- Records for this exercise
··········
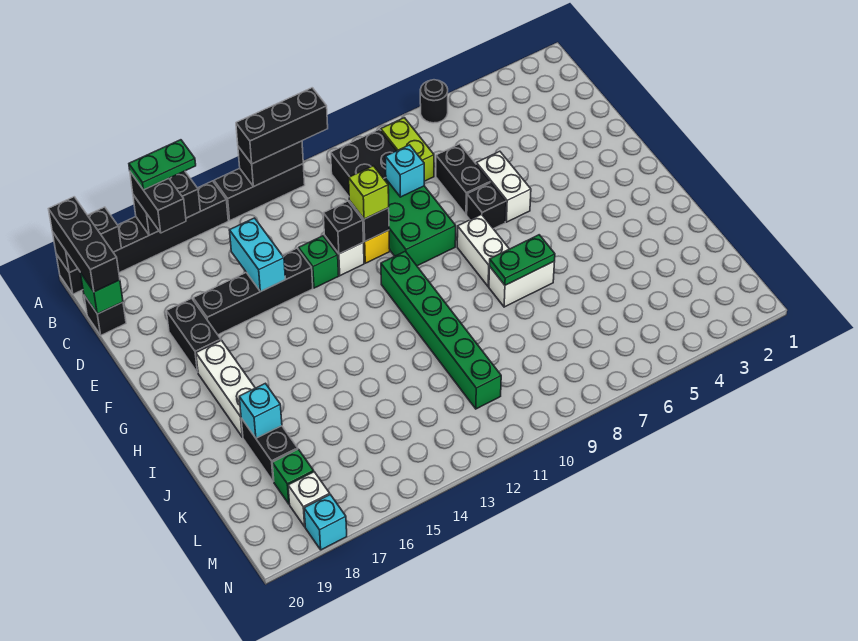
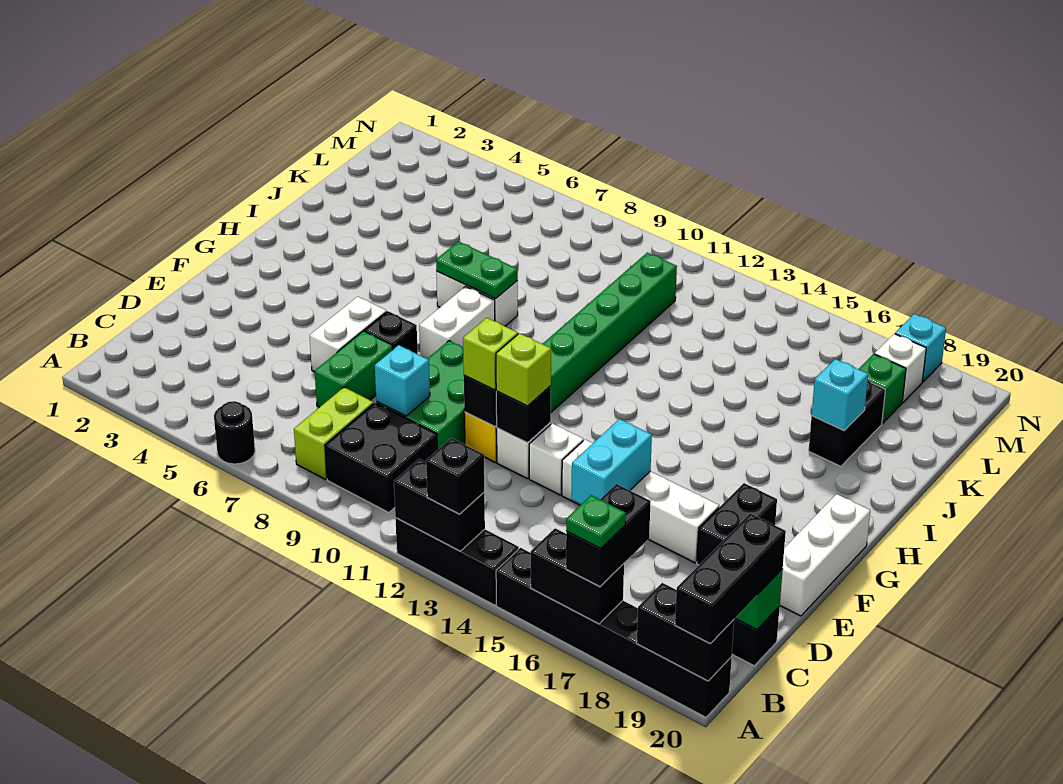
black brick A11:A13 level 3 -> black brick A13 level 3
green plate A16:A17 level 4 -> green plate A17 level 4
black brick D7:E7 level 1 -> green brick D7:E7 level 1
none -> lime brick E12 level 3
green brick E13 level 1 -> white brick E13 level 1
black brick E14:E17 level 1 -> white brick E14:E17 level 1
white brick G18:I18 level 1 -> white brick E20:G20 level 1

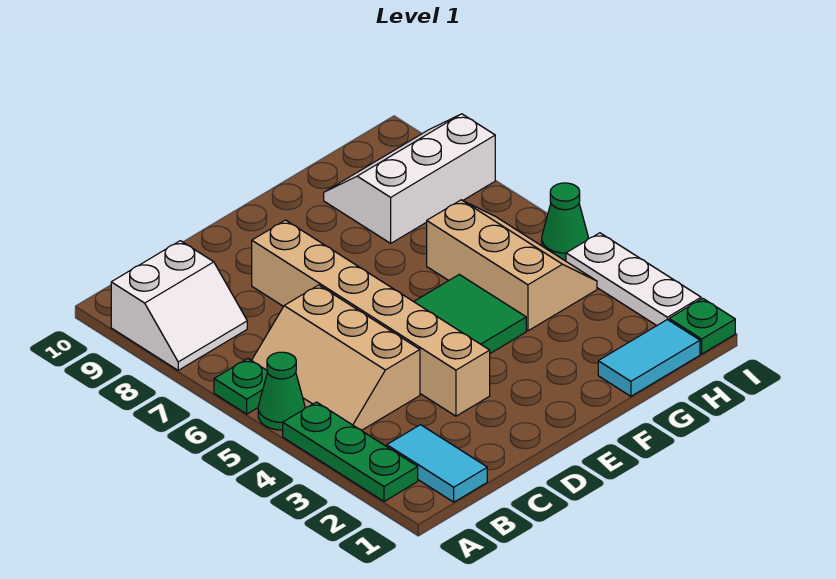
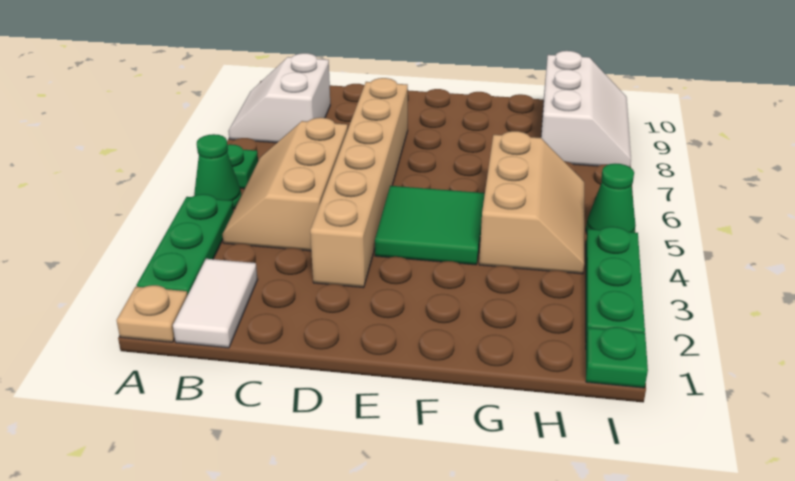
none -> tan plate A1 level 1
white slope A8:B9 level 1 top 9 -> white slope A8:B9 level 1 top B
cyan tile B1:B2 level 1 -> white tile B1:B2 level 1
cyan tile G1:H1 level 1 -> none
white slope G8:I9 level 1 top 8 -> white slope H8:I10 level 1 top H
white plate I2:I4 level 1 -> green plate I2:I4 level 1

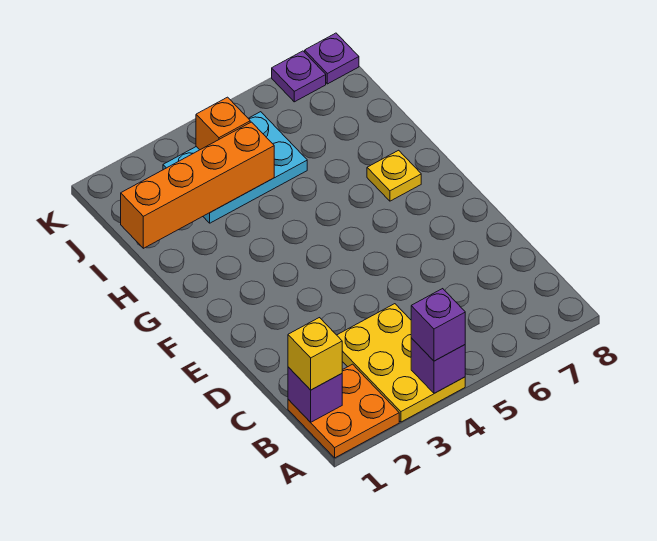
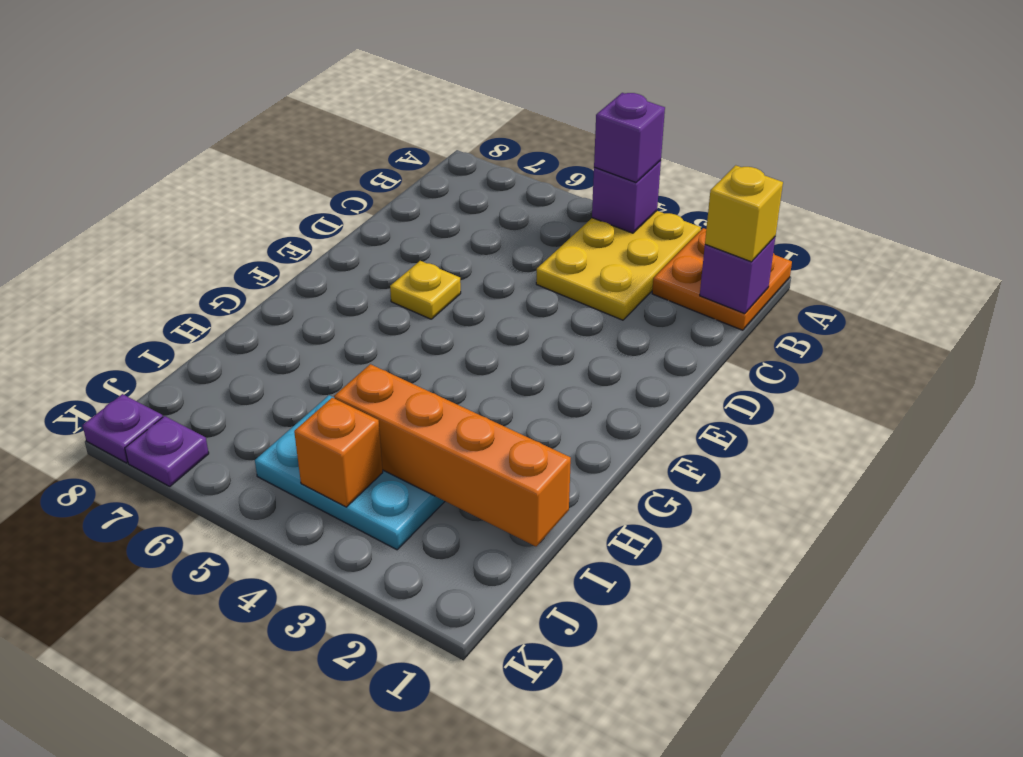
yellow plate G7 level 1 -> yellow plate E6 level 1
··········
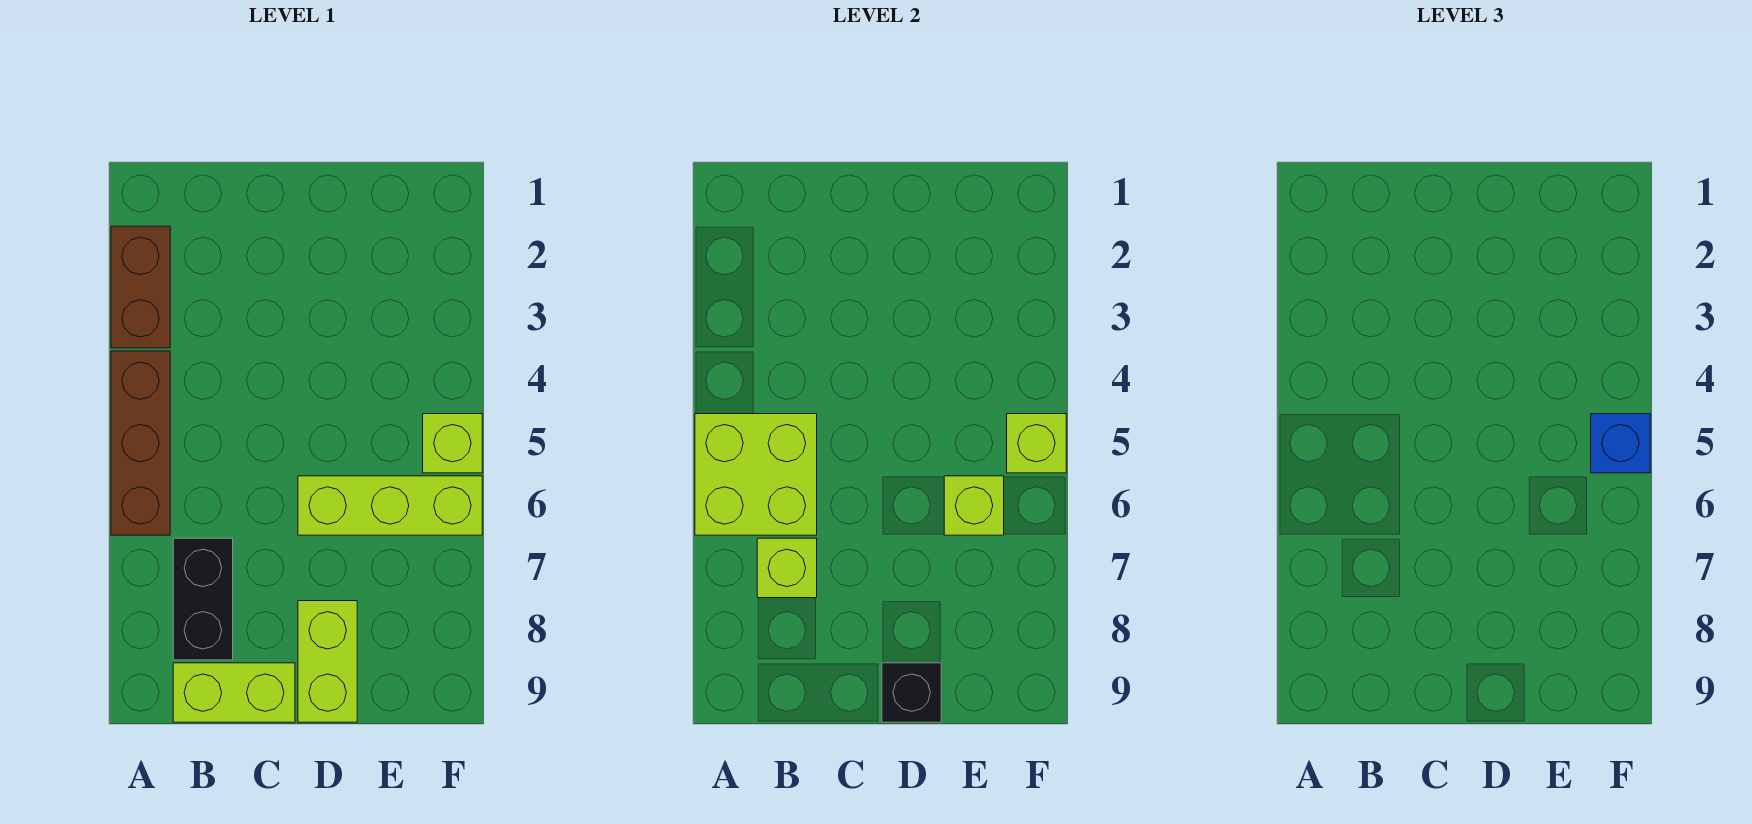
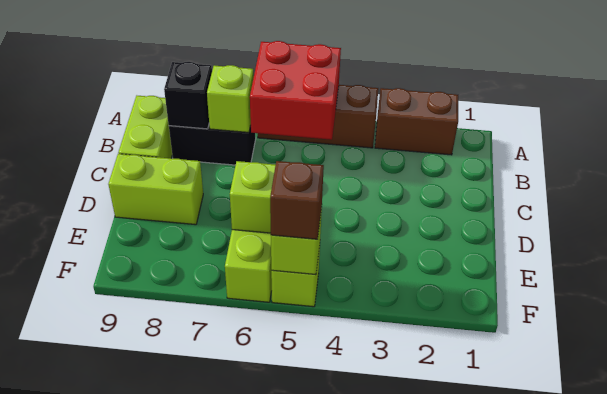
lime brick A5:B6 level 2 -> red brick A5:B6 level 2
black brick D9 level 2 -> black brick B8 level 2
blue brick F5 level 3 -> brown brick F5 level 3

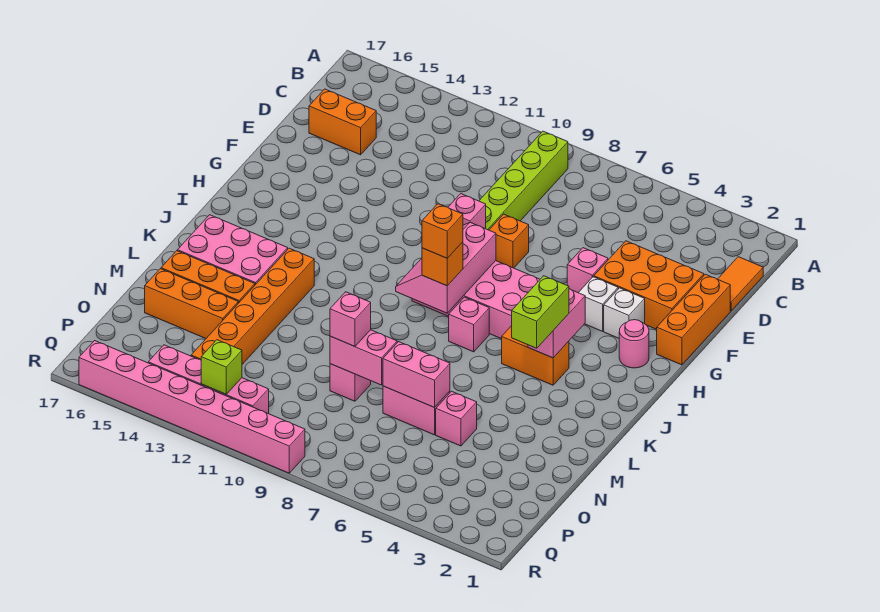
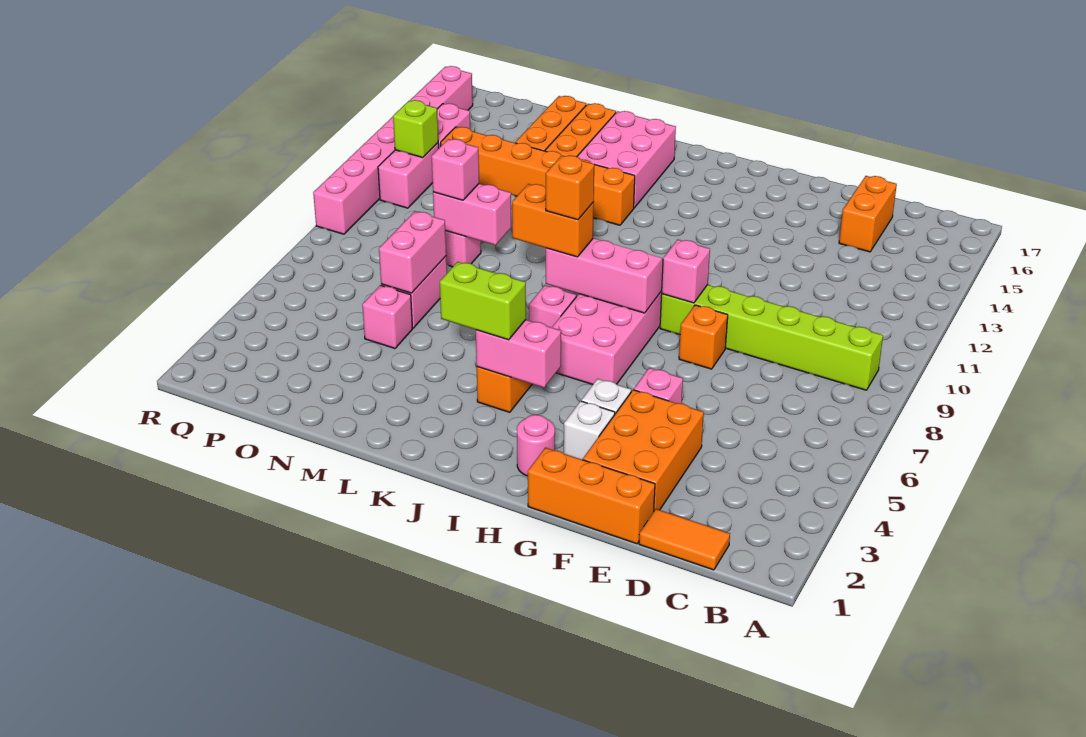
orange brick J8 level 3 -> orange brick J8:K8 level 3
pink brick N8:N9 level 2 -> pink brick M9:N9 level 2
··········
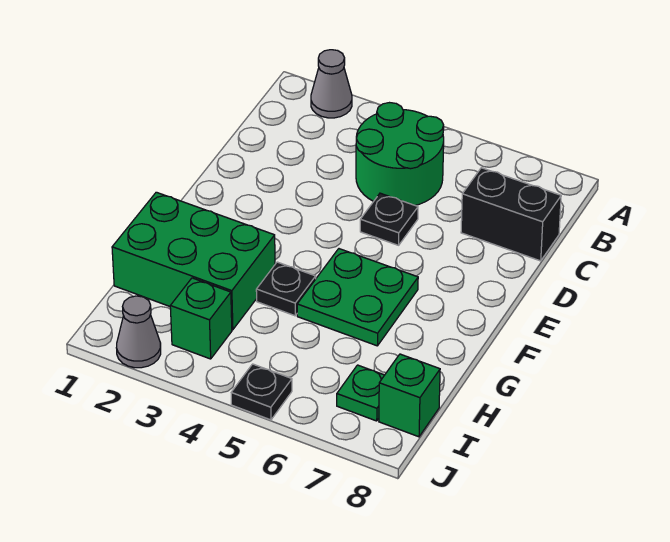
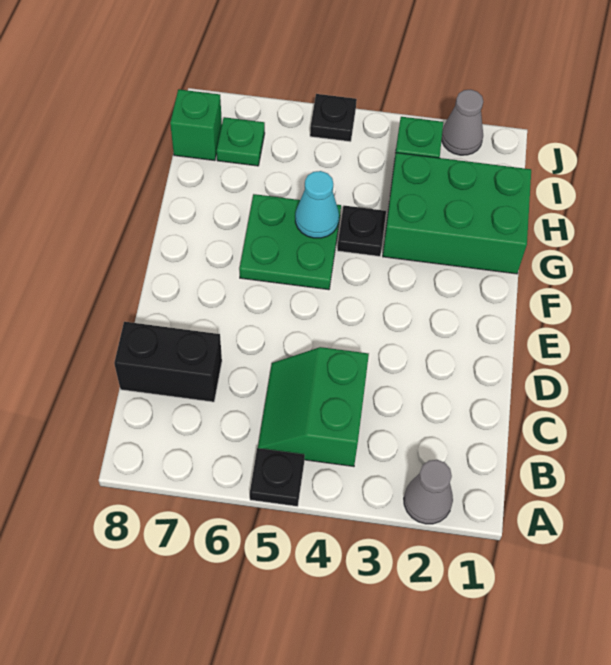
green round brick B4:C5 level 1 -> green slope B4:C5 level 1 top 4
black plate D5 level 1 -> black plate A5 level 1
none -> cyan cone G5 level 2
··········
- Exercise objective
Return exactly the part of the listing above that opens with the line containing "green plate A16:A17" and closes with the line containing "yellow plate G7". Pictures stay out.

- Solution
green plate A16:A17 level 4 -> green plate A17 level 4
black brick D7:E7 level 1 -> green brick D7:E7 level 1
none -> lime brick E12 level 3
green brick E13 level 1 -> white brick E13 level 1
black brick E14:E17 level 1 -> white brick E14:E17 level 1
white brick G18:I18 level 1 -> white brick E20:G20 level 1

none -> tan plate A1 level 1
white slope A8:B9 level 1 top 9 -> white slope A8:B9 level 1 top B
cyan tile B1:B2 level 1 -> white tile B1:B2 level 1
cyan tile G1:H1 level 1 -> none
white slope G8:I9 level 1 top 8 -> white slope H8:I10 level 1 top H
white plate I2:I4 level 1 -> green plate I2:I4 level 1

yellow plate G7 level 1 -> yellow plate E6 level 1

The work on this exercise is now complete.